*** Opening Records shown ***

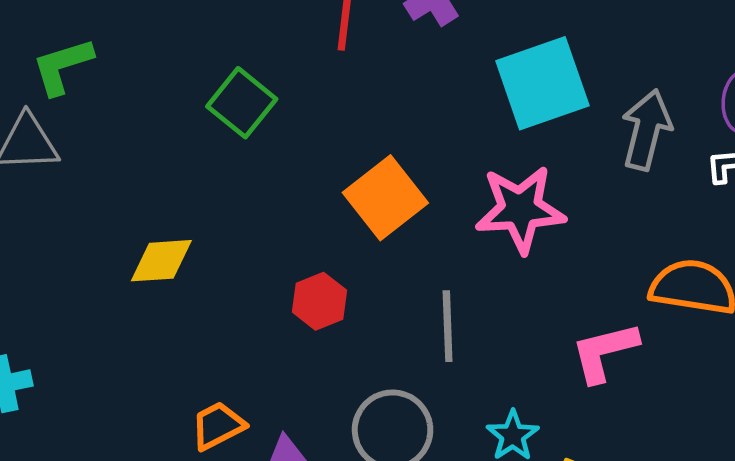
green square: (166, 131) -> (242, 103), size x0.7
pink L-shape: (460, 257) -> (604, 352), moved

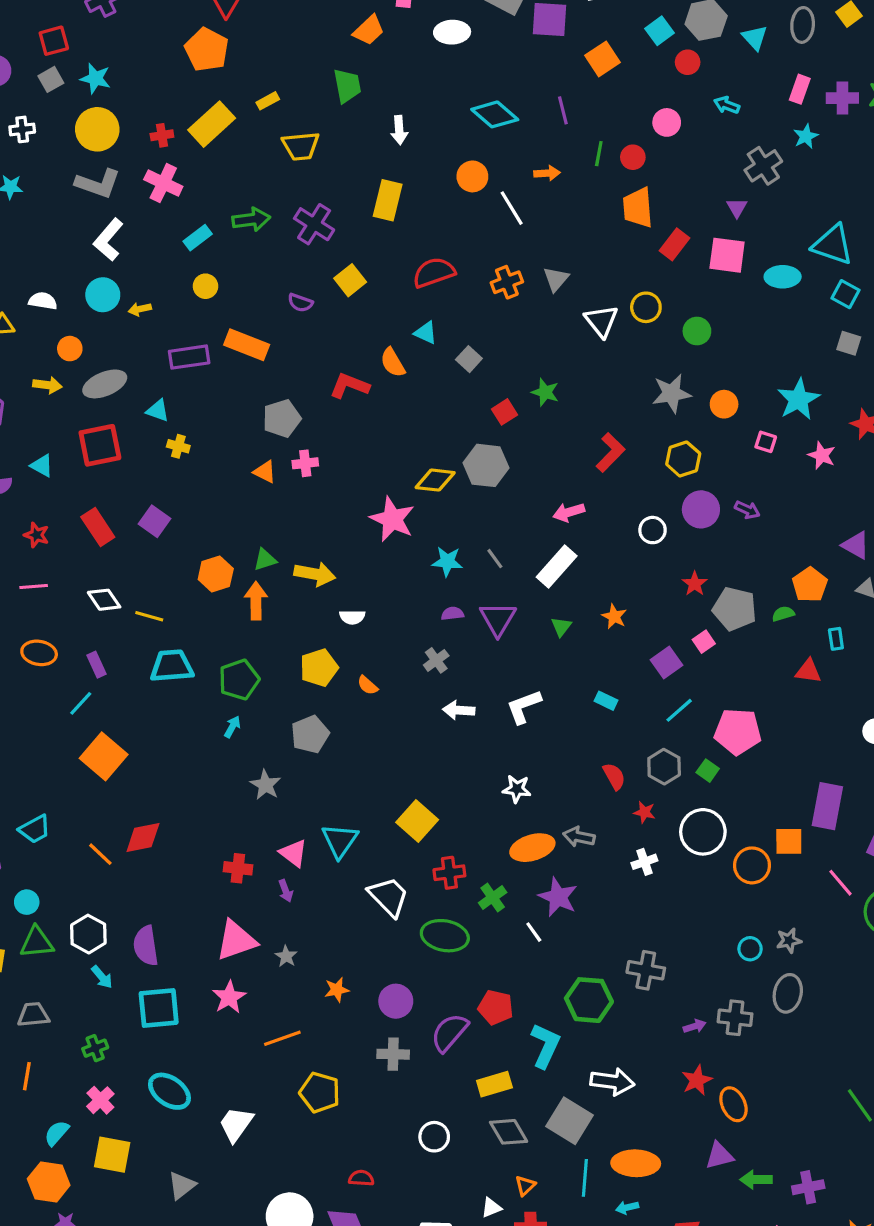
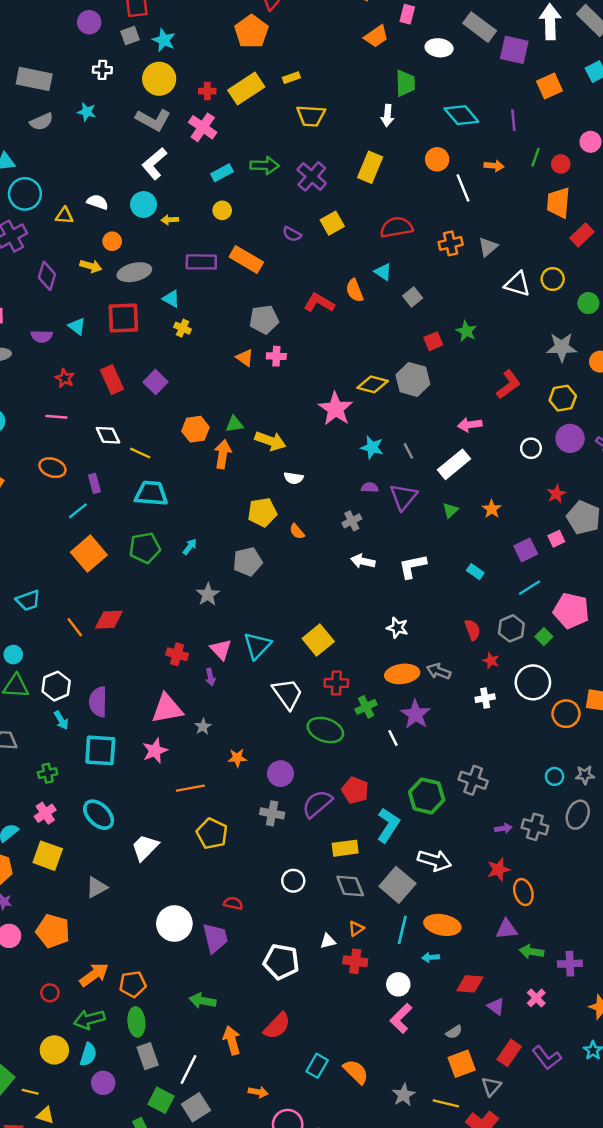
green trapezoid: (347, 86) -> (405, 83), moved
white triangle: (601, 321) -> (517, 284), turned -44
green pentagon: (239, 680) -> (145, 548), moved

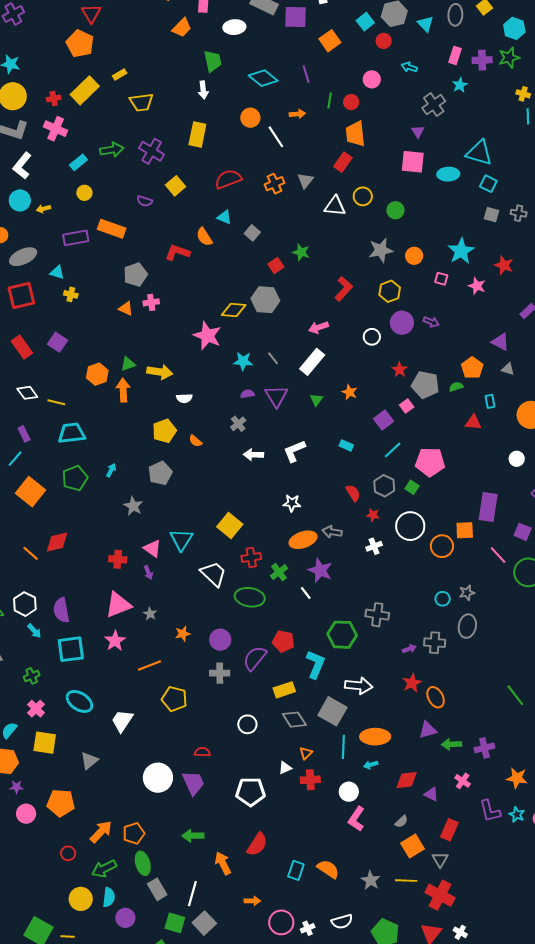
red rectangle: (582, 235) -> (343, 162), moved
purple L-shape: (547, 1058) -> (490, 811), moved, turned 35

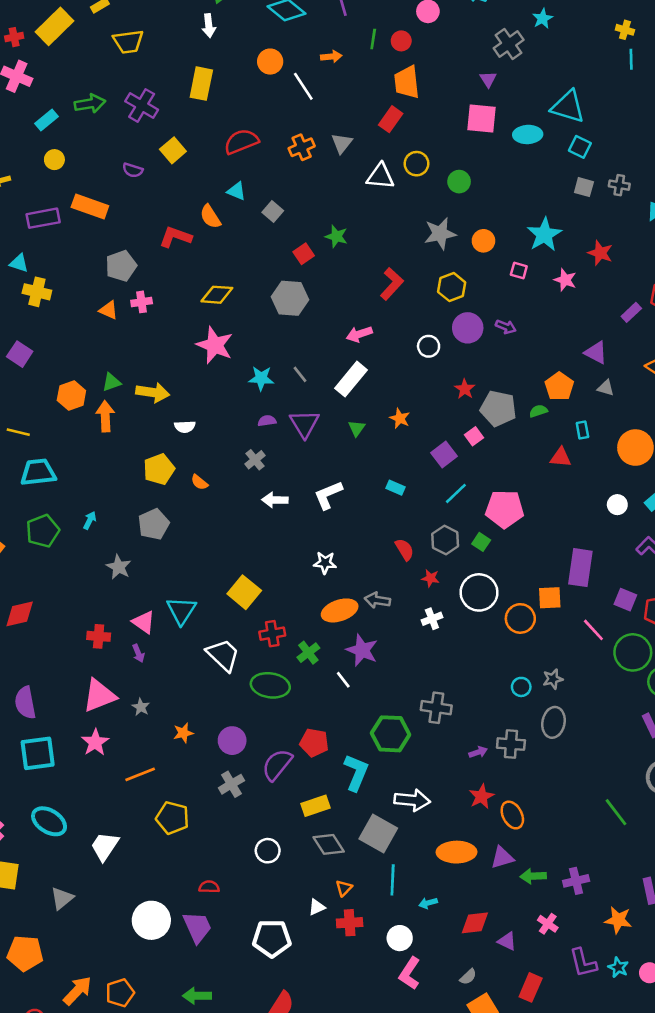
yellow cross: (71, 294) -> (37, 292), size x1.5
yellow diamond: (234, 310) -> (217, 295), moved
gray cross: (220, 673) -> (231, 784), turned -30
orange ellipse: (375, 737) -> (456, 852), moved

*** Closing Records shown ***

## What is required
The expected output is the complete listing, word for word, without any picture.

## Response area
green square: (166, 131) -> (242, 103), size x0.7
pink L-shape: (460, 257) -> (604, 352), moved

green trapezoid: (347, 86) -> (405, 83), moved
white triangle: (601, 321) -> (517, 284), turned -44
green pentagon: (239, 680) -> (145, 548), moved

red rectangle: (582, 235) -> (343, 162), moved
purple L-shape: (547, 1058) -> (490, 811), moved, turned 35

yellow cross: (71, 294) -> (37, 292), size x1.5
yellow diamond: (234, 310) -> (217, 295), moved
gray cross: (220, 673) -> (231, 784), turned -30
orange ellipse: (375, 737) -> (456, 852), moved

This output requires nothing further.